Exercise: Each line of the material must be repeated precisely, with the pictures left out.

── Dataset entries ──

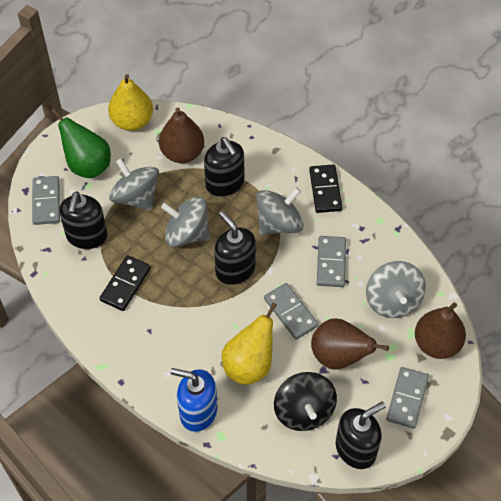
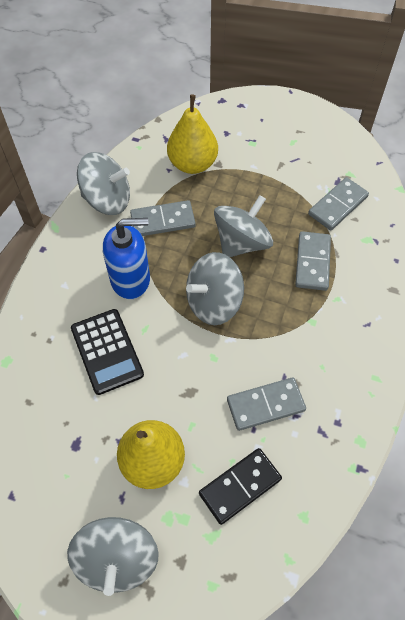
black calculator: 0 -> 1
black domino: 2 -> 1
black soap dispenser: 4 -> 0
black spinning top: 1 -> 0
brown pear: 3 -> 0
green pear: 1 -> 0

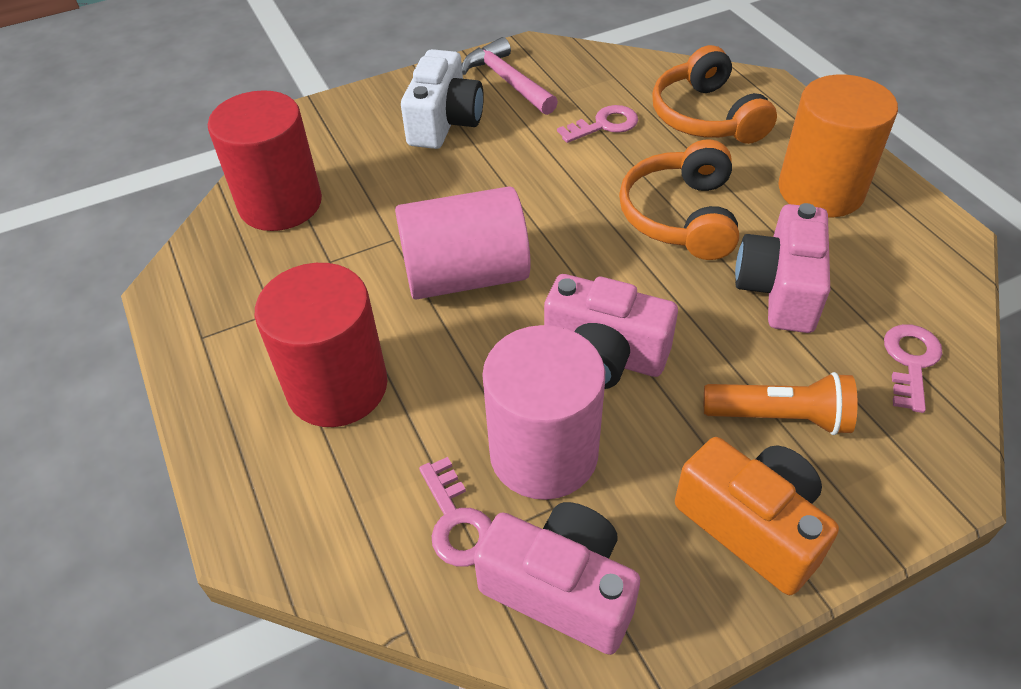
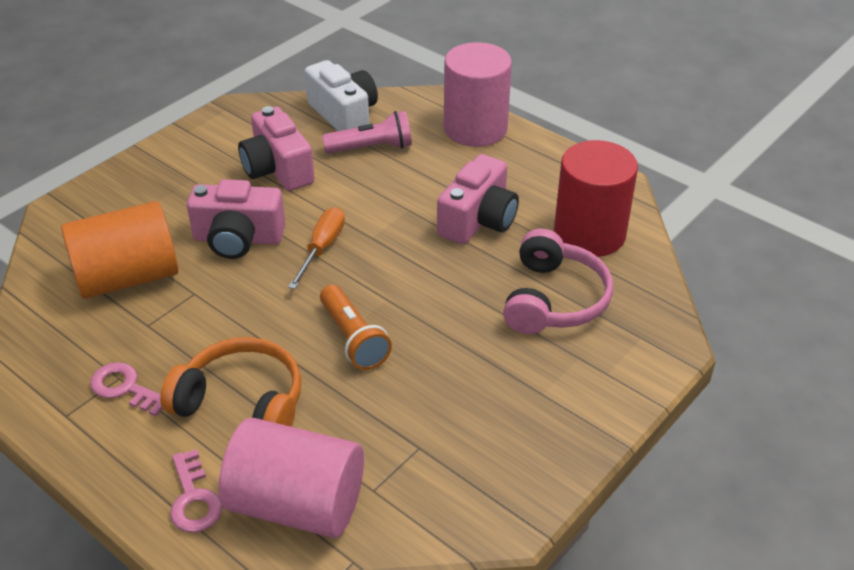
orange camera: 1 -> 0
orange headphones: 2 -> 1
orange screwdriver: 0 -> 1
pink flashlight: 0 -> 1
pink hammer: 1 -> 0
pink headphones: 0 -> 1
pink key: 3 -> 2
red cylinder: 2 -> 1

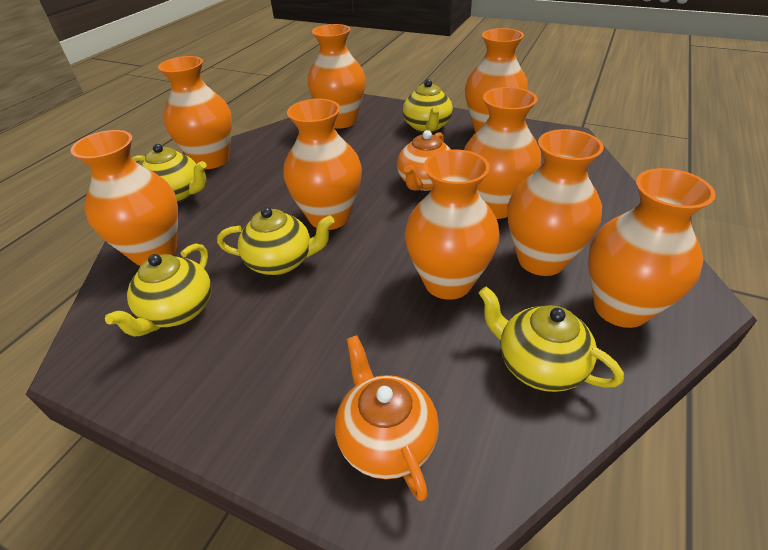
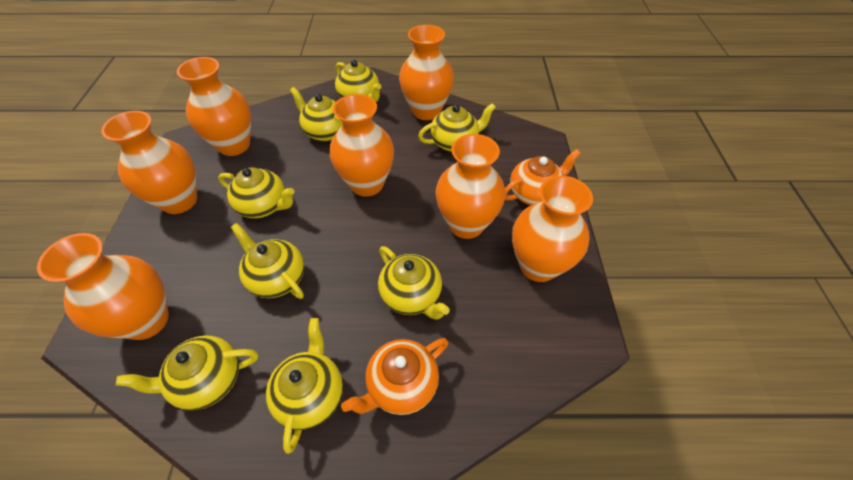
orange vase: 9 -> 7
yellow teapot: 5 -> 8

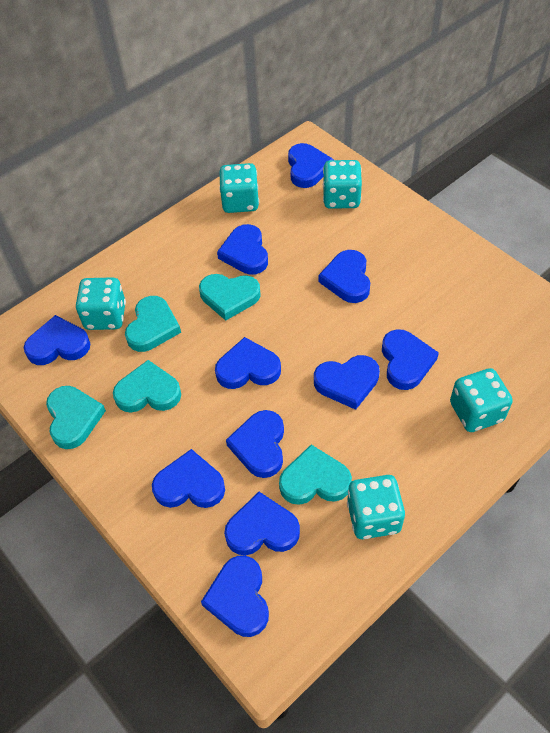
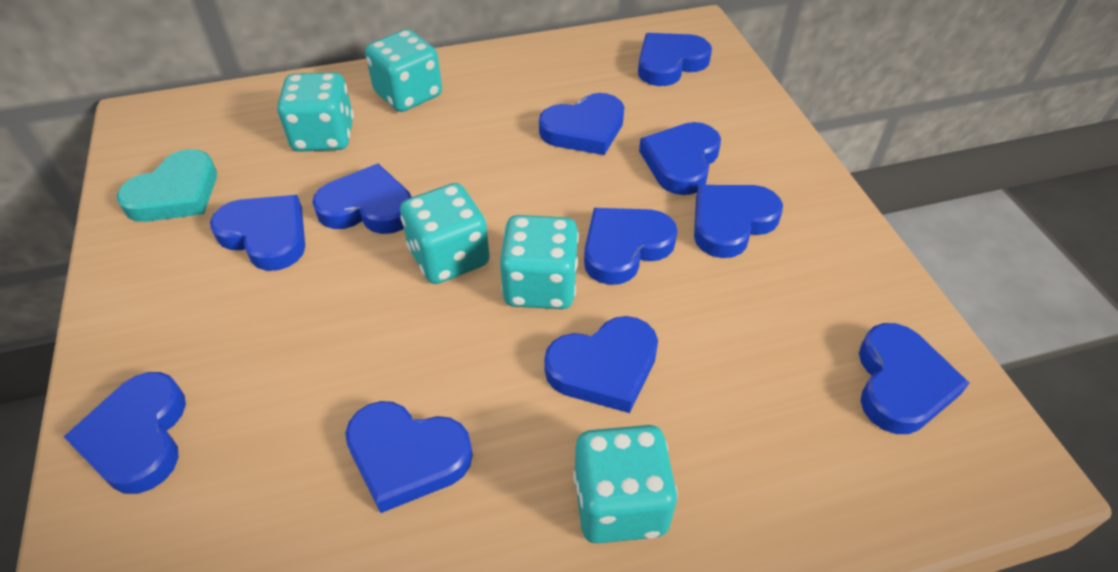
turquoise heart: 5 -> 1

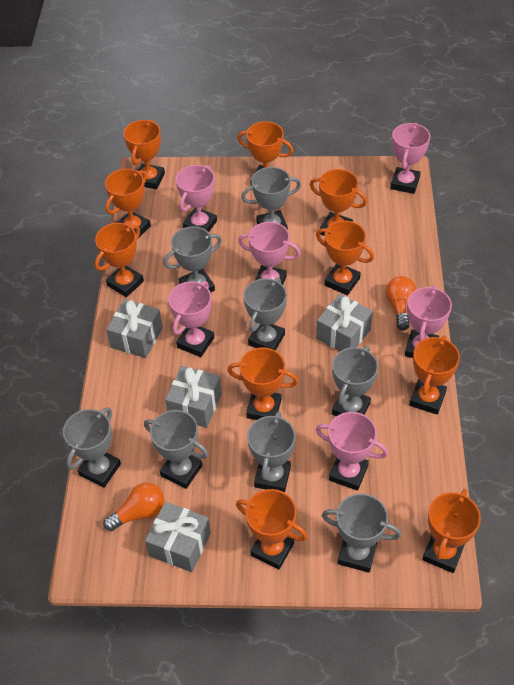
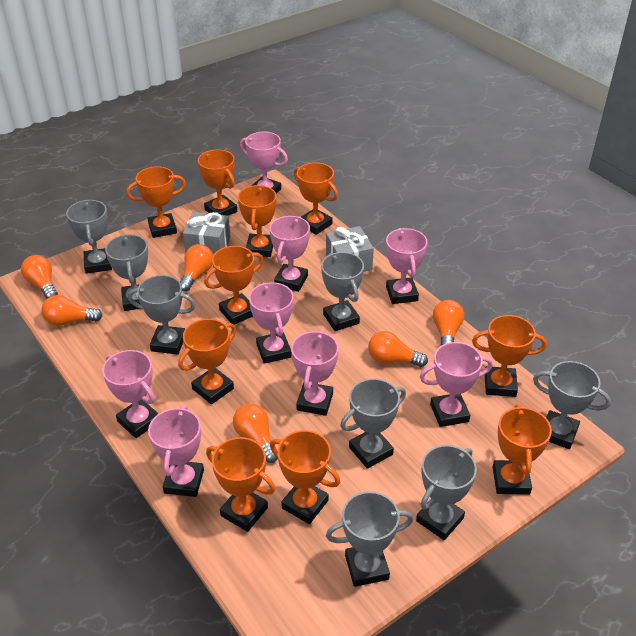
grey gift: 4 -> 2
orange light bulb: 2 -> 6
pink trophy: 6 -> 8

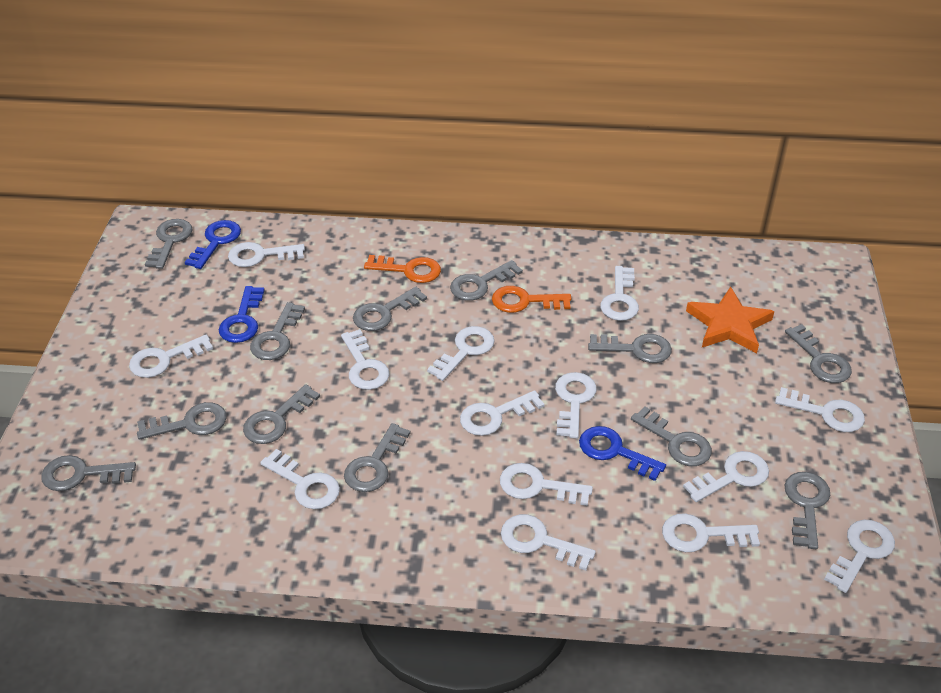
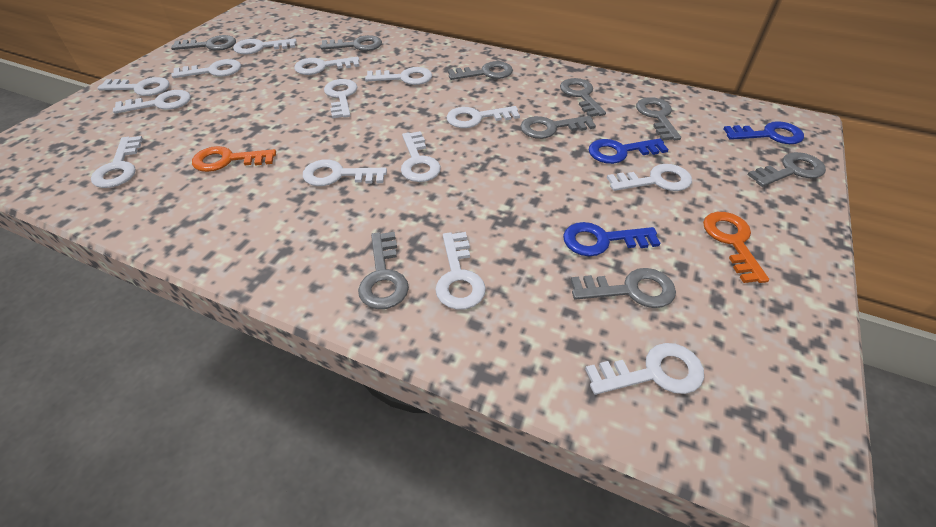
grey key: 12 -> 9
orange star: 1 -> 0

───

Reply to the exercise:
black calculator: 0 -> 1
black domino: 2 -> 1
black soap dispenser: 4 -> 0
black spinning top: 1 -> 0
brown pear: 3 -> 0
green pear: 1 -> 0

orange camera: 1 -> 0
orange headphones: 2 -> 1
orange screwdriver: 0 -> 1
pink flashlight: 0 -> 1
pink hammer: 1 -> 0
pink headphones: 0 -> 1
pink key: 3 -> 2
red cylinder: 2 -> 1

orange vase: 9 -> 7
yellow teapot: 5 -> 8

turquoise heart: 5 -> 1

grey gift: 4 -> 2
orange light bulb: 2 -> 6
pink trophy: 6 -> 8

grey key: 12 -> 9
orange star: 1 -> 0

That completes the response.